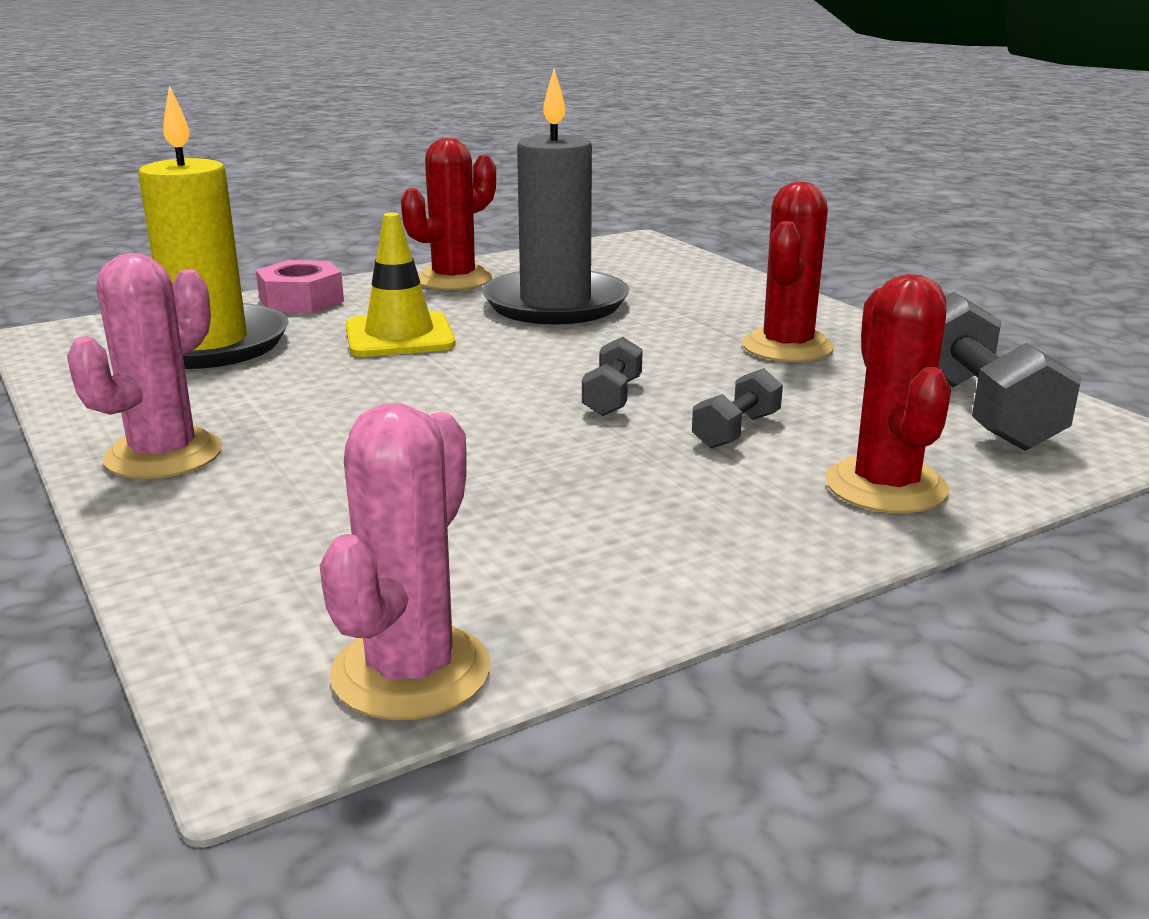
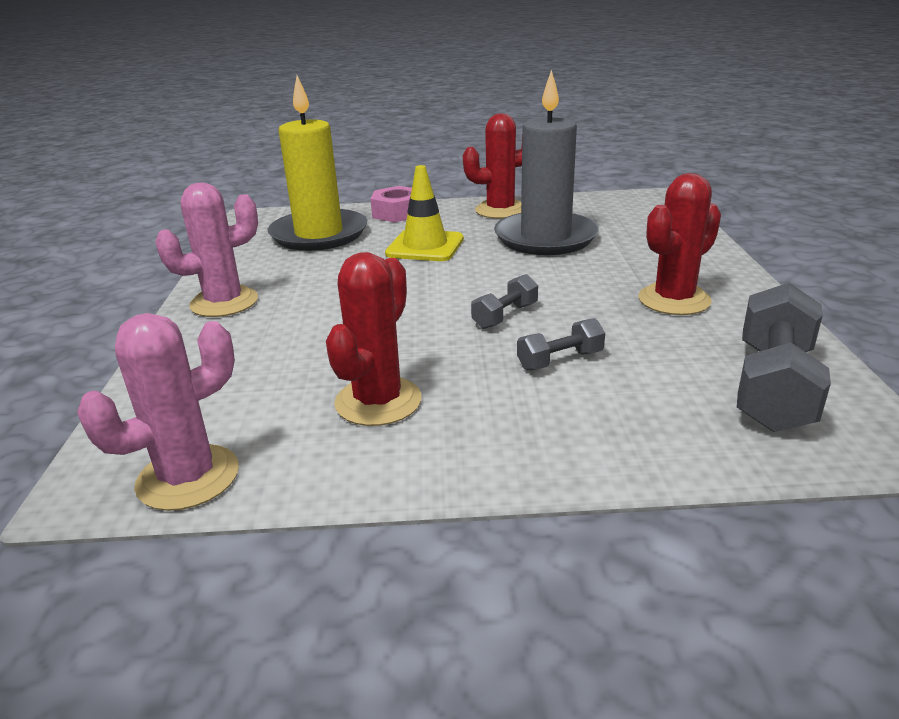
camera: 30 degrees right, 5 degrees up
red cactus [825,274,951,513] -> red cactus moved to [326,252,422,426]

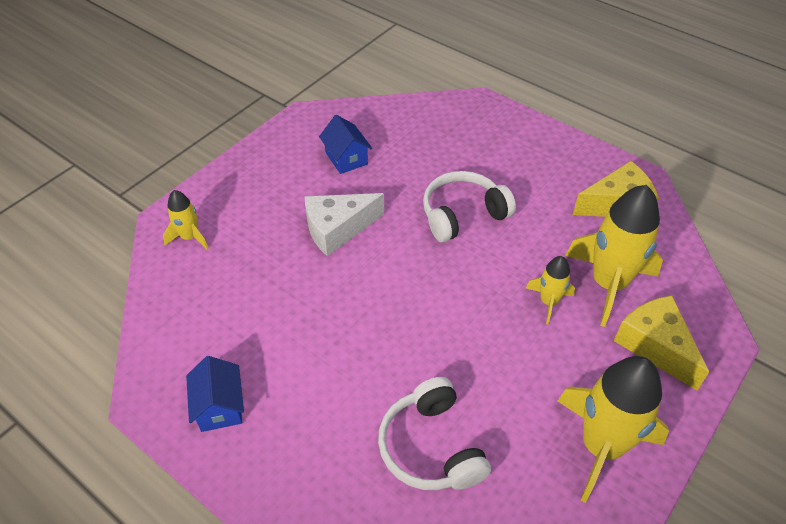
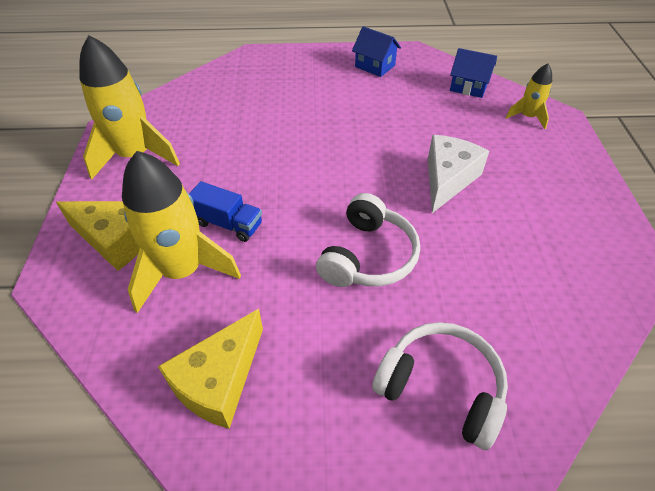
camera: 140 degrees right, 0 degrees up
blue house [319,115,372,174] -> blue house moved to [450,48,497,98]
white headphones [378,377,491,490] -> white headphones moved to [372,322,508,450]
yellow rocket [526,256,575,324] -> blue truck [189,181,262,242]

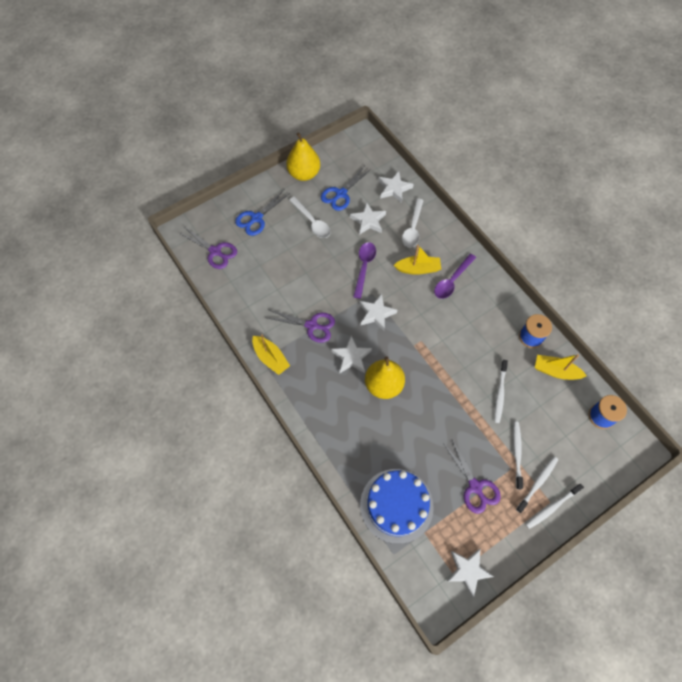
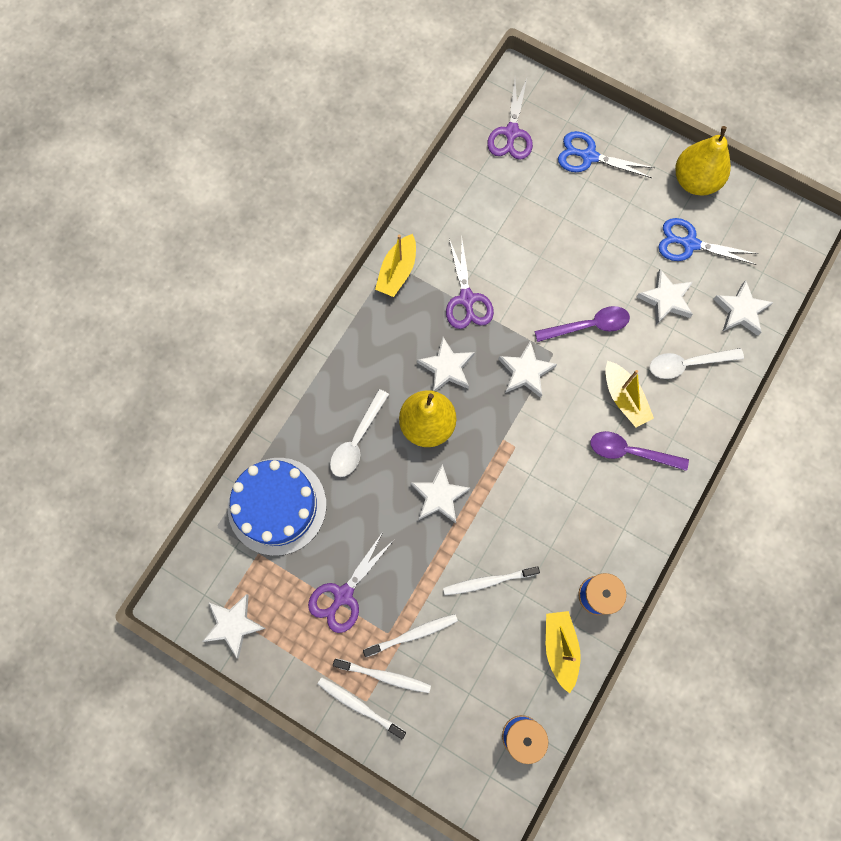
camera: 65 degrees right, 10 degrees up
white spoon [289,197,330,238] -> white spoon moved to [330,389,389,477]
none -> white star [410,464,470,523]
+---+
Your task is to repeat only the lines from the line containing "red cactus [825,274,951,513]" through the final line of the material, inclusive; do not include pictures.

red cactus [825,274,951,513] -> red cactus moved to [326,252,422,426]

camera: 140 degrees right, 0 degrees up
blue house [319,115,372,174] -> blue house moved to [450,48,497,98]
white headphones [378,377,491,490] -> white headphones moved to [372,322,508,450]
yellow rocket [526,256,575,324] -> blue truck [189,181,262,242]

camera: 65 degrees right, 10 degrees up
white spoon [289,197,330,238] -> white spoon moved to [330,389,389,477]
none -> white star [410,464,470,523]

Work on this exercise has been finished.